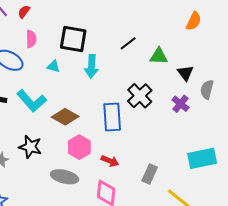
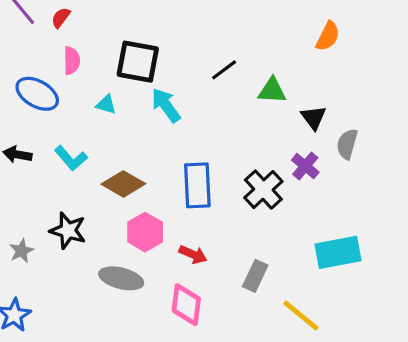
cyan arrow: (91, 66) -> (166, 105), turned 140
black cross: (140, 96) -> (263, 190), moved
cyan L-shape: (32, 101) -> (71, 158), size x0.7

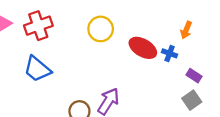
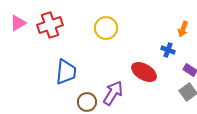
red ellipse: (143, 48) -> (144, 72), moved
blue trapezoid: (37, 69) -> (66, 72), moved, turned -124

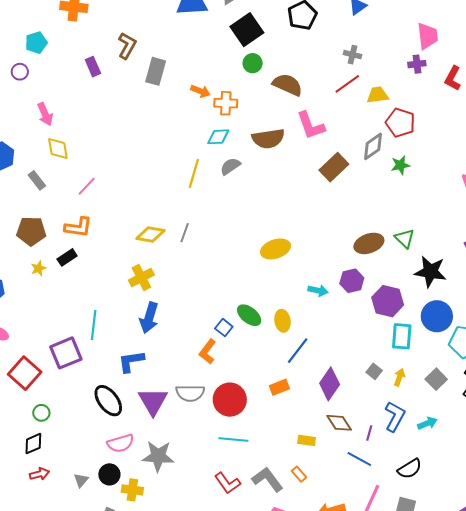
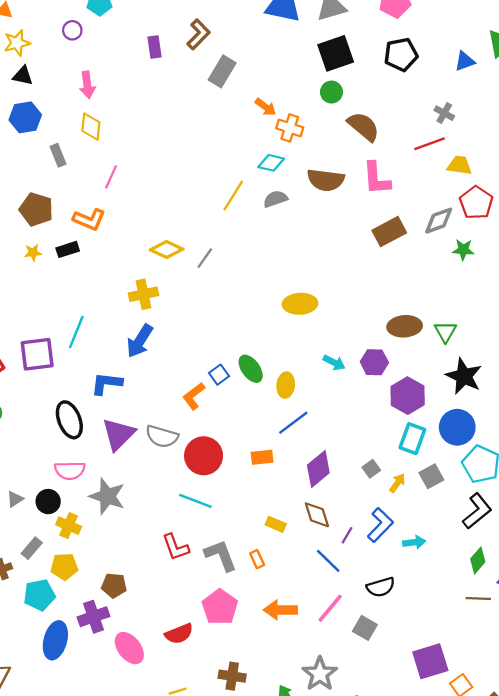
pink line: (87, 186) -> (111, 177), turned -35
gray square: (436, 379) -> (431, 476), moved

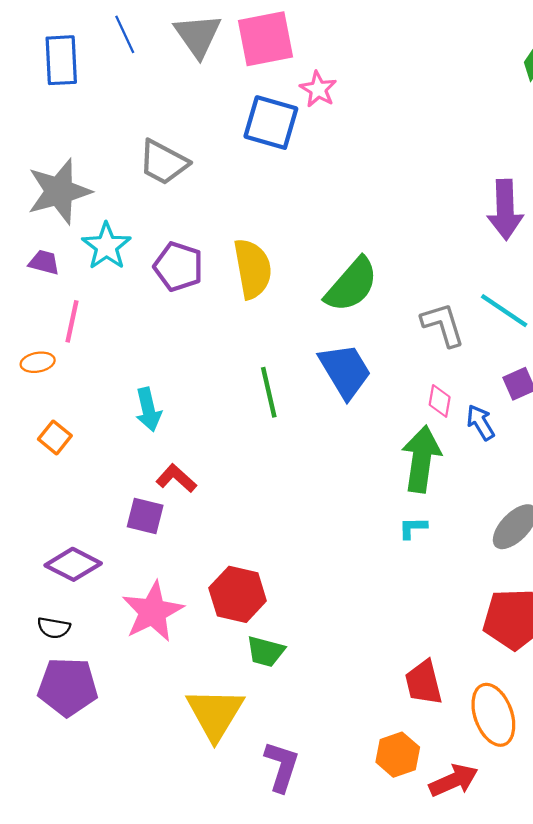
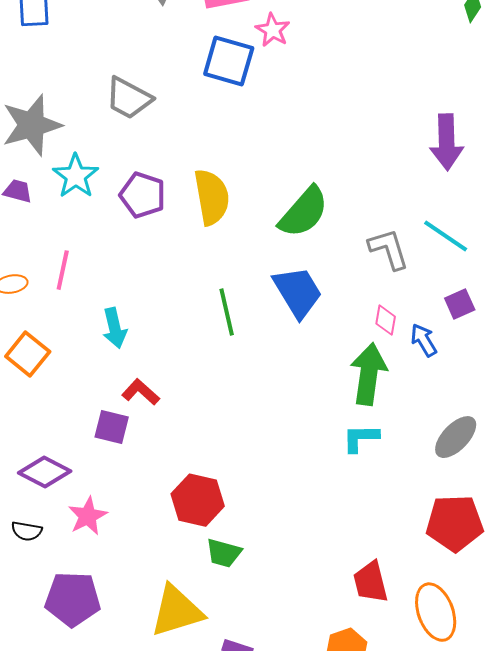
pink line: (72, 321) -> (63, 270), moved
orange square: (55, 437) -> (28, 354), size x1.4
cyan L-shape: (413, 528) -> (361, 438), size x1.4
pink star: (153, 612) -> (88, 516), moved, size x0.7
purple pentagon: (68, 687) -> (73, 599), moved
yellow triangle: (215, 714) -> (177, 611), turned 42

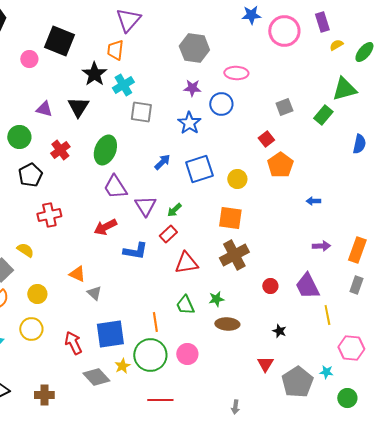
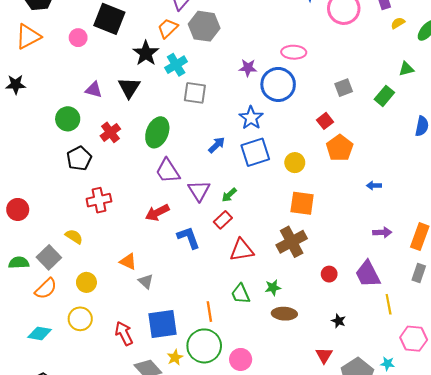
gray hexagon: (194, 48) -> (204, 26), moved
orange trapezoid: (115, 50) -> (168, 28), turned 40
green triangle: (344, 89) -> (406, 69), size x0.6
blue circle: (221, 104) -> (278, 84), size x1.4
blue star: (189, 123) -> (251, 118), moved
orange square: (230, 218) -> (302, 203), moved
blue L-shape: (135, 251) -> (189, 238), turned -120
pink circle: (187, 354) -> (241, 359), moved

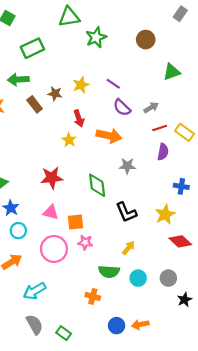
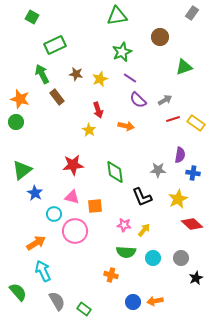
green triangle: (69, 17) -> (117, 16), moved
green star: (96, 37) -> (122, 52), moved
green arrow: (18, 79) -> (42, 74), turned 66
brown star: (55, 94) -> (76, 74), moved
orange arrow: (109, 136) -> (126, 126), size x0.7
purple semicircle: (163, 152) -> (180, 155), moved
gray star: (127, 166) -> (158, 170), moved
cyan circle: (18, 231) -> (54, 214), moved
pink star: (85, 242) -> (124, 225), moved
cyan arrow: (35, 291) -> (43, 271), moved, turned 95

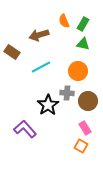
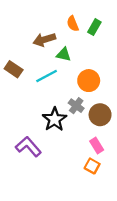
green triangle: (83, 44) -> (64, 54), moved
brown rectangle: (12, 52) -> (14, 69), moved
gray cross: (67, 93) -> (76, 106), turned 32

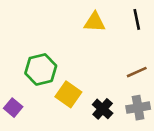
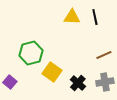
black line: (137, 19) -> (95, 17), moved

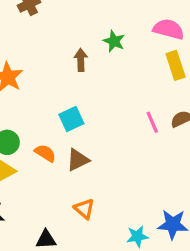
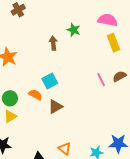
orange semicircle: (45, 153) -> (35, 95), moved
orange triangle: (84, 209) -> (65, 149), moved

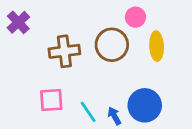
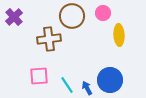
brown circle: (112, 45) -> (72, 16), moved

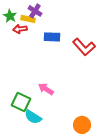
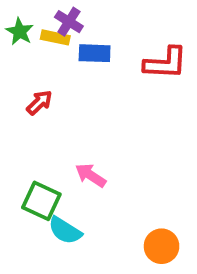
red arrow: (20, 29) -> (39, 102), moved, turned 144
blue rectangle: (52, 37) -> (95, 53), moved
red L-shape: (84, 47) -> (165, 63), moved, turned -45

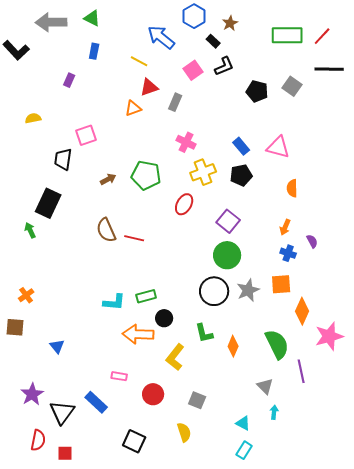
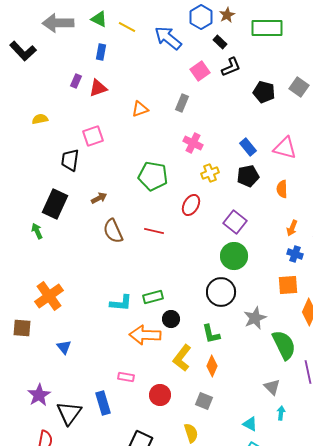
brown star: (230, 23) -> (227, 15), moved
green rectangle: (287, 35) -> (267, 28), moved
yellow line: (139, 61) -> (127, 27), moved
red triangle: (149, 87) -> (98, 88), moved
yellow cross: (203, 172) -> (210, 173), size x0.7
brown arrow: (108, 179) -> (99, 198), moved
orange semicircle: (292, 188) -> (282, 189), moved
red line: (134, 238) -> (154, 231), moved
gray star: (248, 290) -> (255, 318), moved
orange cross: (26, 295) -> (49, 296), moved, size x1.8
orange diamond: (233, 346) -> (212, 366), moved
blue rectangle: (96, 402) -> (103, 403), turned 30

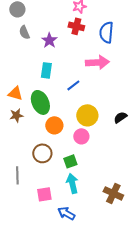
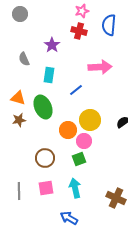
gray semicircle: (24, 32) -> (24, 59), moved
blue semicircle: (106, 32) -> (109, 25), moved
orange circle: (54, 125) -> (68, 130), moved
green square: (70, 161) -> (79, 159), moved
gray line: (17, 175) -> (19, 191), moved
pink square: (44, 194) -> (46, 188), moved

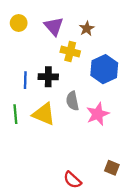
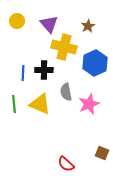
brown star: (87, 28) -> (88, 26), moved
yellow cross: (70, 52) -> (64, 47), size x1.4

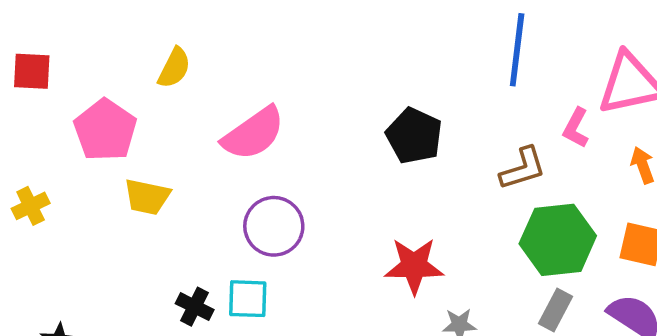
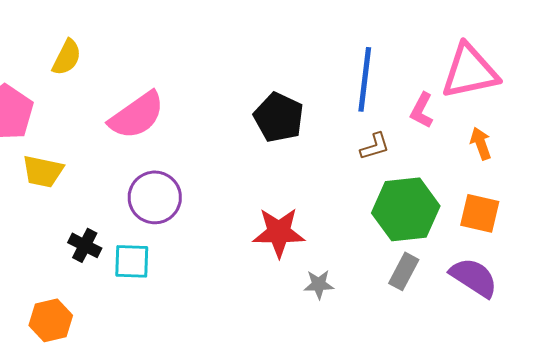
blue line: (517, 50) -> (365, 79), moved
brown L-shape: (523, 169) -> (375, 146), size x0.7
black cross: (195, 307) -> (85, 245), moved

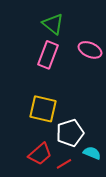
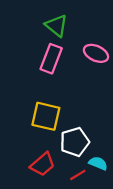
red line: (64, 164) -> (78, 175), moved

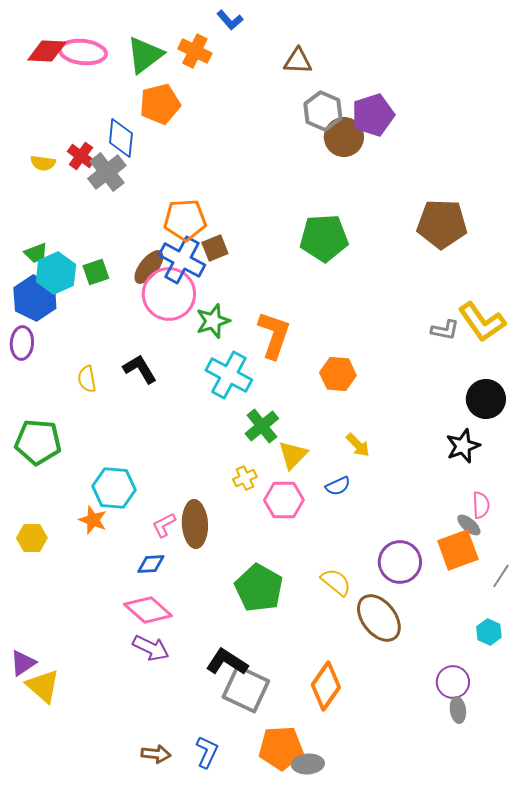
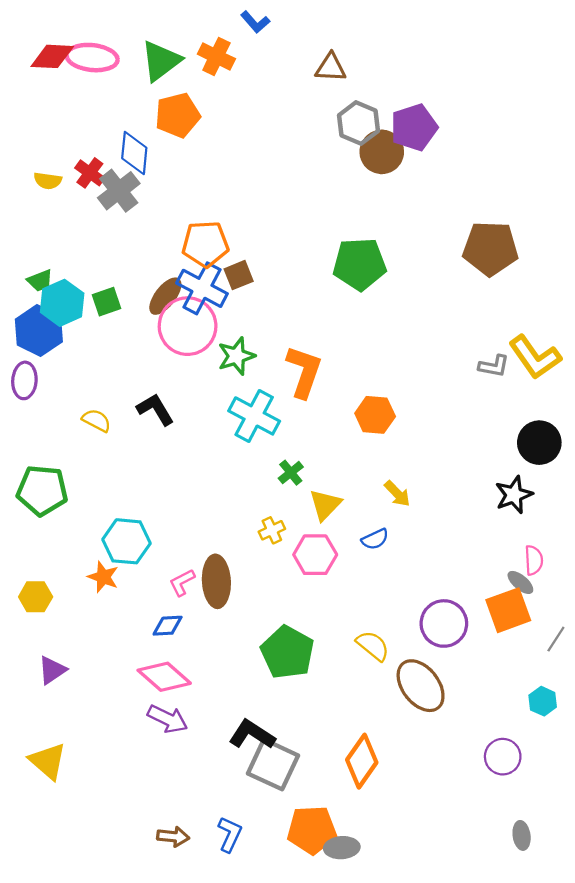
yellow semicircle: (87, 379) -> (97, 420), turned 128
green cross: (262, 426) -> (291, 473), size x0.7
purple triangle: (23, 663) -> (52, 670), moved
gray ellipse: (458, 710) -> (522, 835), moved

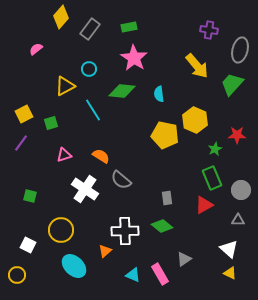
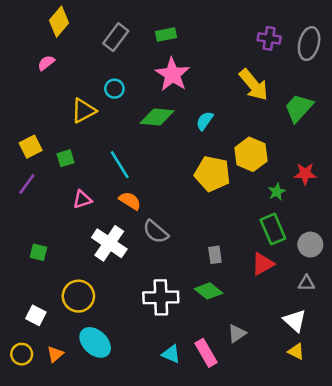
yellow diamond: (61, 17) -> (59, 22), moved
gray ellipse: (240, 50) -> (309, 44), moved
cyan semicircle: (159, 94) -> (205, 121), turned 42
cyan line: (93, 110) -> (120, 165), moved
orange triangle: (105, 251) -> (55, 354), moved

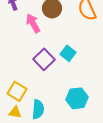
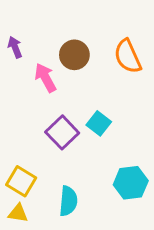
cyan hexagon: (77, 98) -> (131, 183), moved
cyan semicircle: (38, 109) -> (68, 201), moved

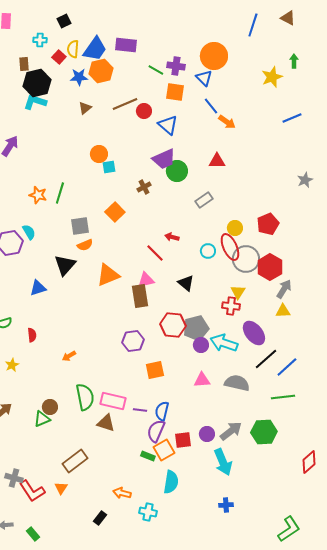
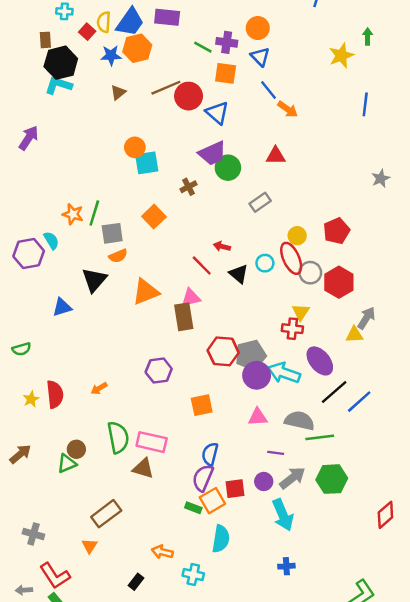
orange circle: (214, 56) -> (258, 28), moved, size x0.7
red circle: (144, 111) -> (189, 96), size x1.5
blue line: (292, 118) -> (365, 104), turned -60
cyan square: (109, 167) -> (147, 163), size x1.5
green line: (60, 193) -> (94, 213), moved
orange star: (38, 195) -> (73, 214), moved
gray circle: (246, 259) -> (310, 273), size x0.7
black triangle: (186, 283) -> (239, 274), moved
gray arrow: (284, 289) -> (366, 318), moved
red semicircle: (32, 335) -> (55, 394), moved, size x1.6
purple hexagon: (133, 341) -> (159, 371), moved
purple circle: (201, 345) -> (257, 375), size x1.5
green line: (283, 397) -> (320, 437), moved
purple line: (140, 410) -> (276, 453), moved
red L-shape: (32, 491) -> (55, 576), moved

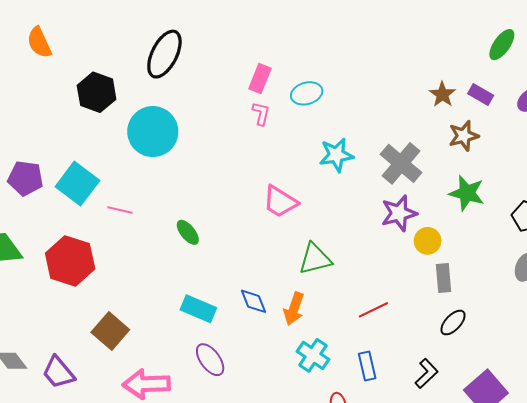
· · ·
[What you are asked to do] Look through the records for the string "brown". Copy every line that has it.

[Response box]
brown star: (55, 94) -> (76, 74), moved
brown rectangle: (12, 52) -> (14, 69), moved
brown circle: (112, 45) -> (72, 16), moved
brown star: (230, 23) -> (227, 15), moved
brown arrow: (108, 179) -> (99, 198), moved
brown star: (87, 28) -> (88, 26), moved
brown L-shape: (523, 169) -> (375, 146), size x0.7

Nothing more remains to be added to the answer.